| AIM OF THE EXERCISE |
Each line from the top of the listing down to and including the line with "The śrubokręt/brązowy ended" must be duplicated exactly; pictures are to be skipped.

(DATA)

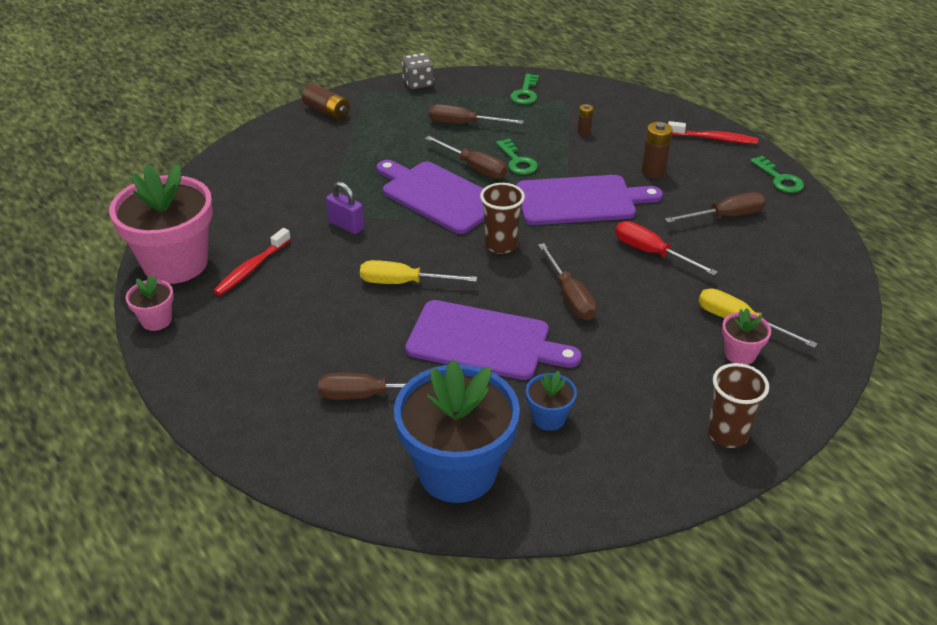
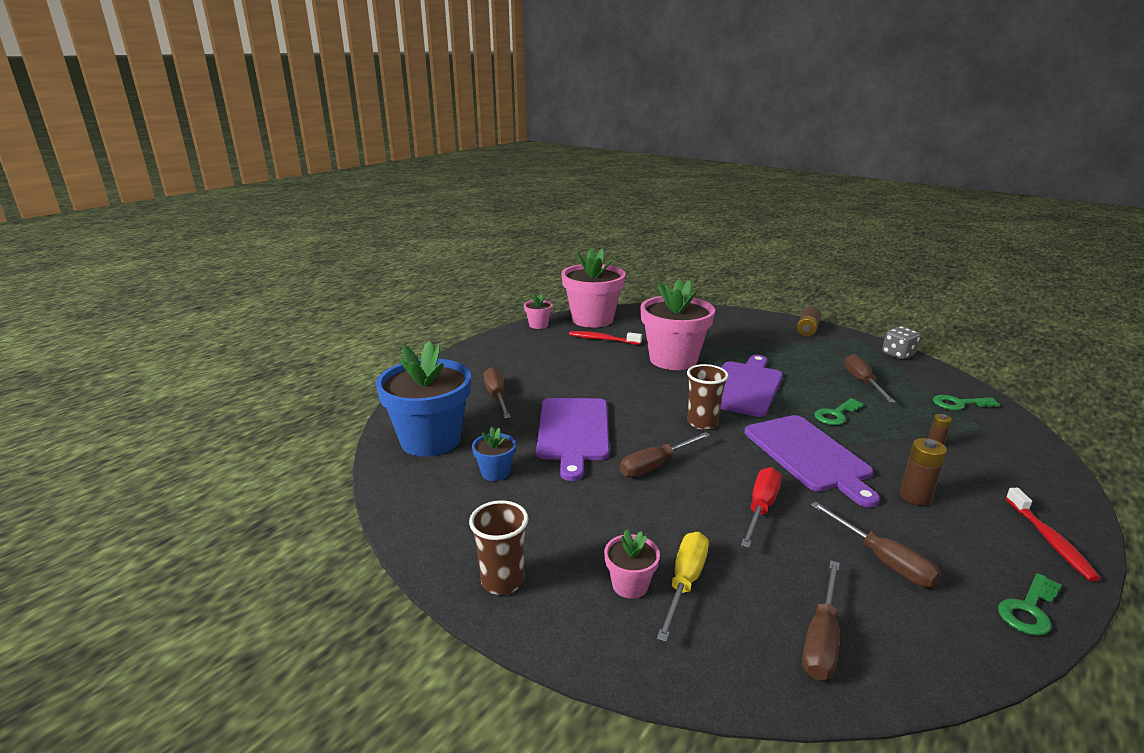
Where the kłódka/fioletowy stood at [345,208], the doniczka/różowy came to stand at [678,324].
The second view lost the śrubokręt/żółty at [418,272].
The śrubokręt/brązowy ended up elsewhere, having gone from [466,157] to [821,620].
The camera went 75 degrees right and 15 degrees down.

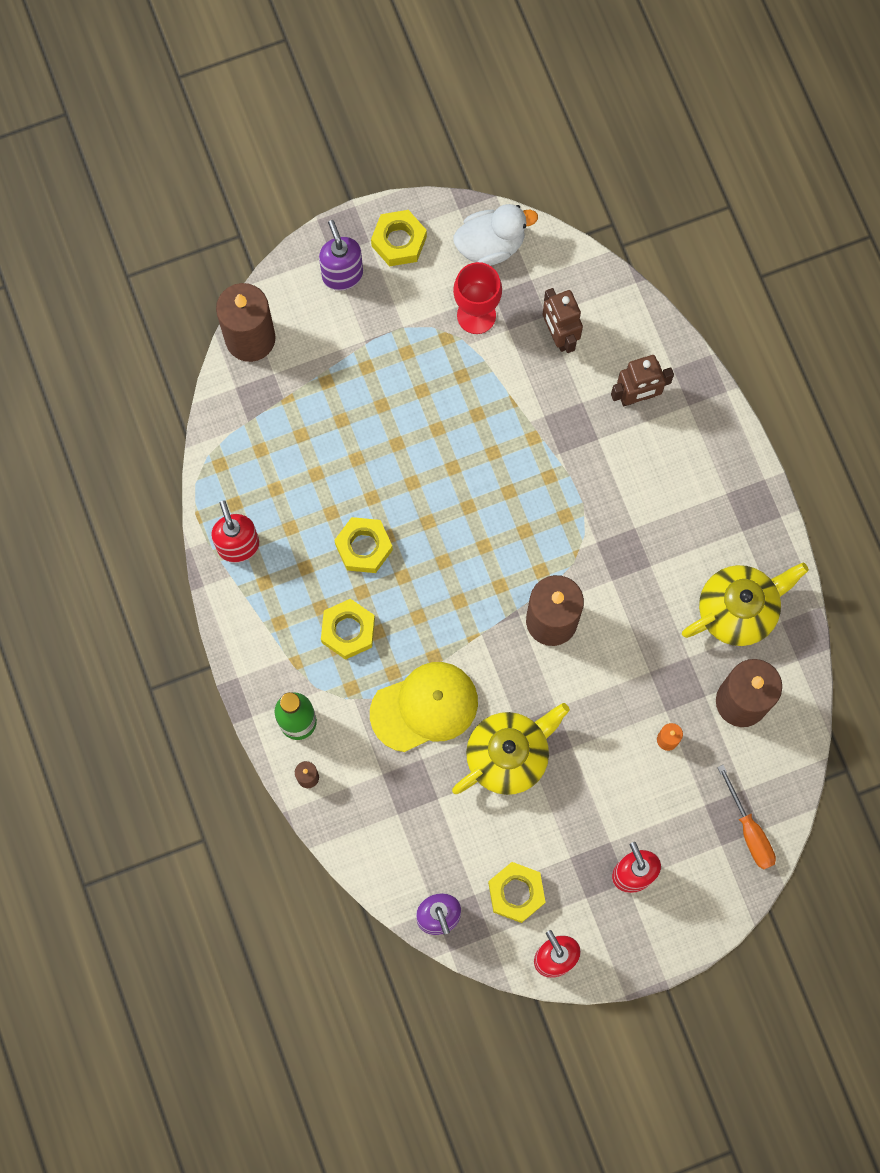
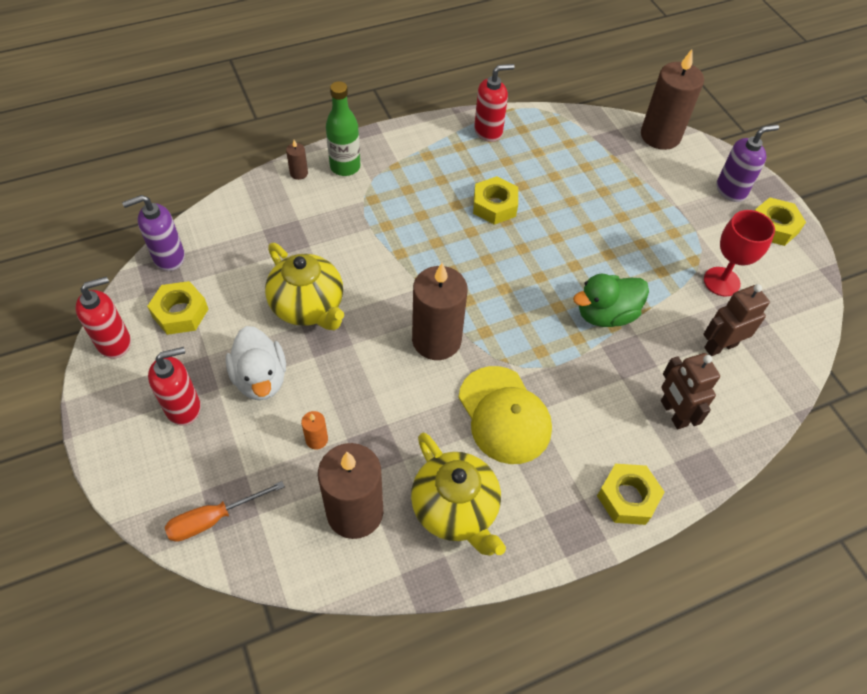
The nakrętka/żółty ended up elsewhere, having gone from [348,629] to [630,494].
The czapka/żółty ended up elsewhere, having gone from [424,707] to [505,415].
The kaczka/biały ended up elsewhere, having gone from [495,235] to [256,363].
The second view gained the kaczka/zielony at [611,300].
The camera went 85 degrees right and 20 degrees down.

(End DATA)

| RESULT |
Where the kłódka/fioletowy stood at [345,208], the doniczka/różowy came to stand at [678,324].
The second view lost the śrubokręt/żółty at [418,272].
The śrubokręt/brązowy ended up elsewhere, having gone from [466,157] to [821,620].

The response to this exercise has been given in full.